(Data supplied Opens)
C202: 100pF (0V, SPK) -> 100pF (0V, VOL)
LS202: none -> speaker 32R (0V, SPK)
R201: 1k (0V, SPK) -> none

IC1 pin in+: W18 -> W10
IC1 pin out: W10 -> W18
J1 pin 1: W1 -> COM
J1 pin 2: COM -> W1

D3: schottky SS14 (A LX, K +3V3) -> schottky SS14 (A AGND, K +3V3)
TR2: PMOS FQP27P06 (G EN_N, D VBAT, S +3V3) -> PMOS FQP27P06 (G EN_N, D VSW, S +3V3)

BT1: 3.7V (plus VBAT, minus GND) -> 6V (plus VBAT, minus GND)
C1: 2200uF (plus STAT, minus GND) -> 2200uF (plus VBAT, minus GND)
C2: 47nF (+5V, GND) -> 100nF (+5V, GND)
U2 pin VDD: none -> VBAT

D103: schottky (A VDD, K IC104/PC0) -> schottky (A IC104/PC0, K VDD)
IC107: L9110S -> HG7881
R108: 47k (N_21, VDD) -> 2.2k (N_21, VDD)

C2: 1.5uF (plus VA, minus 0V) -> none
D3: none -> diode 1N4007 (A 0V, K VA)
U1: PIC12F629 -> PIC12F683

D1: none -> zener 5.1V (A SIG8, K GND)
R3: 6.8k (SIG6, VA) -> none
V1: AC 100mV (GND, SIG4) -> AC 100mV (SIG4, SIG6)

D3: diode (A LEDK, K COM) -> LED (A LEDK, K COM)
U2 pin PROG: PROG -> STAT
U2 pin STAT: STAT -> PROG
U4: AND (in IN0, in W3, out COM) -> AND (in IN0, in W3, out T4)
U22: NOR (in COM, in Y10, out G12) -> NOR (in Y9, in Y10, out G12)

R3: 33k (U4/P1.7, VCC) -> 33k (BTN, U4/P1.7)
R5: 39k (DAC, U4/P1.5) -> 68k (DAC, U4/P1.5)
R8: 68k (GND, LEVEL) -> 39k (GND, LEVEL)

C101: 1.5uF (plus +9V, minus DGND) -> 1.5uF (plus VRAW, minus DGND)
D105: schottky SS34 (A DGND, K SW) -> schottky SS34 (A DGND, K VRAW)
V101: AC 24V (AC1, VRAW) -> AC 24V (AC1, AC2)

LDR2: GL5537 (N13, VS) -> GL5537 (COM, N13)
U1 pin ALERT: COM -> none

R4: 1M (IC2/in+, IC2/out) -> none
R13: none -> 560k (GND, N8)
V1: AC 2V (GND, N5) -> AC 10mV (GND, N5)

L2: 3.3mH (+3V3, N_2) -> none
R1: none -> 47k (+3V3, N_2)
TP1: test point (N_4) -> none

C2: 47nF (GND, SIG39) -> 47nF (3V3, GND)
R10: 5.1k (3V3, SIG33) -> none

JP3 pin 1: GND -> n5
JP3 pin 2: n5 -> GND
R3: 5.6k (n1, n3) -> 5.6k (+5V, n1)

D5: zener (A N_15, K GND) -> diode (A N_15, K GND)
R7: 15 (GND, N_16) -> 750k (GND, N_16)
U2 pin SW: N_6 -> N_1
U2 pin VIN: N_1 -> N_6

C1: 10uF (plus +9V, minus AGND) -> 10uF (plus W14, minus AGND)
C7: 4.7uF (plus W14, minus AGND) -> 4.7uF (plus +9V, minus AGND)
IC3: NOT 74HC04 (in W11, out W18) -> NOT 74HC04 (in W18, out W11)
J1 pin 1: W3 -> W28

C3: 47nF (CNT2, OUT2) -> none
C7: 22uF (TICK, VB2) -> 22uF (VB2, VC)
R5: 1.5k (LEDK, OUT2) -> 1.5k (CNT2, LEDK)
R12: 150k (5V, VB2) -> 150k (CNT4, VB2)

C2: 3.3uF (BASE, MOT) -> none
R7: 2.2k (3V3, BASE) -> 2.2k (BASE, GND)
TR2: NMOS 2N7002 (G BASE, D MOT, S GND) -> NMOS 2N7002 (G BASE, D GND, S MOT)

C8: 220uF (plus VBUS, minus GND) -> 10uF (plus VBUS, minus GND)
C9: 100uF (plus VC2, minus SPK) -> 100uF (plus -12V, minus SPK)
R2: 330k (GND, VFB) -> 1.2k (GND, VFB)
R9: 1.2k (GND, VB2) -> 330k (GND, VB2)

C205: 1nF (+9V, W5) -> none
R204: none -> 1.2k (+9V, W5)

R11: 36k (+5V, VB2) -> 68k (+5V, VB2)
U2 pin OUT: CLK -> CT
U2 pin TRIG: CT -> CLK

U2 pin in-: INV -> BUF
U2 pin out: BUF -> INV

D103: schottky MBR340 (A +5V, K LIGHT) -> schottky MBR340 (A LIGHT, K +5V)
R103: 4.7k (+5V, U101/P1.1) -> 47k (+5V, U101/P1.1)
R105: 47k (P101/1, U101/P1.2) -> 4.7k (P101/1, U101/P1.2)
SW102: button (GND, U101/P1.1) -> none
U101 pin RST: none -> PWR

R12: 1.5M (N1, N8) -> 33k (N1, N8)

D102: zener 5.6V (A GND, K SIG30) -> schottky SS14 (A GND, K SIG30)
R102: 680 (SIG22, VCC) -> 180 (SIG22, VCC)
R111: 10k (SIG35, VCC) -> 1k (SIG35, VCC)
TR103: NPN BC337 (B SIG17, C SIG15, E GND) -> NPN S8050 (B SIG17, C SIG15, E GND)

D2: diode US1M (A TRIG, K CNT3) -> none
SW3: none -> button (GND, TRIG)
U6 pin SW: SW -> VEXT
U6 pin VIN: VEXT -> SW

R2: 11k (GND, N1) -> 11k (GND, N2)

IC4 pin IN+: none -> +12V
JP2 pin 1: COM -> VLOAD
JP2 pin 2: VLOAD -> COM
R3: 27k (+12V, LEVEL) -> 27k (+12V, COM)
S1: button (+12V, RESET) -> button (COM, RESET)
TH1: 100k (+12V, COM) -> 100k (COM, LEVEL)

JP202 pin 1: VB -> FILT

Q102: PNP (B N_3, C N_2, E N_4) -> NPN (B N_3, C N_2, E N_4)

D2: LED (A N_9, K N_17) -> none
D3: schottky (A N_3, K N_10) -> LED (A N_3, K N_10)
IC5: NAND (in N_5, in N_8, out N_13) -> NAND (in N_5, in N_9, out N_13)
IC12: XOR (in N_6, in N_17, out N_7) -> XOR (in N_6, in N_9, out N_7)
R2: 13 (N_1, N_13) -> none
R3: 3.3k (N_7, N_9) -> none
(Data supplied Closes)
If a line comes after the one containing "U1: PIC12F629 -> PIC12F683", leave it out; set down every line of the data before it, and that line itself, exactly.

=== Result ===
C202: 100pF (0V, SPK) -> 100pF (0V, VOL)
LS202: none -> speaker 32R (0V, SPK)
R201: 1k (0V, SPK) -> none

IC1 pin in+: W18 -> W10
IC1 pin out: W10 -> W18
J1 pin 1: W1 -> COM
J1 pin 2: COM -> W1

D3: schottky SS14 (A LX, K +3V3) -> schottky SS14 (A AGND, K +3V3)
TR2: PMOS FQP27P06 (G EN_N, D VBAT, S +3V3) -> PMOS FQP27P06 (G EN_N, D VSW, S +3V3)

BT1: 3.7V (plus VBAT, minus GND) -> 6V (plus VBAT, minus GND)
C1: 2200uF (plus STAT, minus GND) -> 2200uF (plus VBAT, minus GND)
C2: 47nF (+5V, GND) -> 100nF (+5V, GND)
U2 pin VDD: none -> VBAT

D103: schottky (A VDD, K IC104/PC0) -> schottky (A IC104/PC0, K VDD)
IC107: L9110S -> HG7881
R108: 47k (N_21, VDD) -> 2.2k (N_21, VDD)

C2: 1.5uF (plus VA, minus 0V) -> none
D3: none -> diode 1N4007 (A 0V, K VA)
U1: PIC12F629 -> PIC12F683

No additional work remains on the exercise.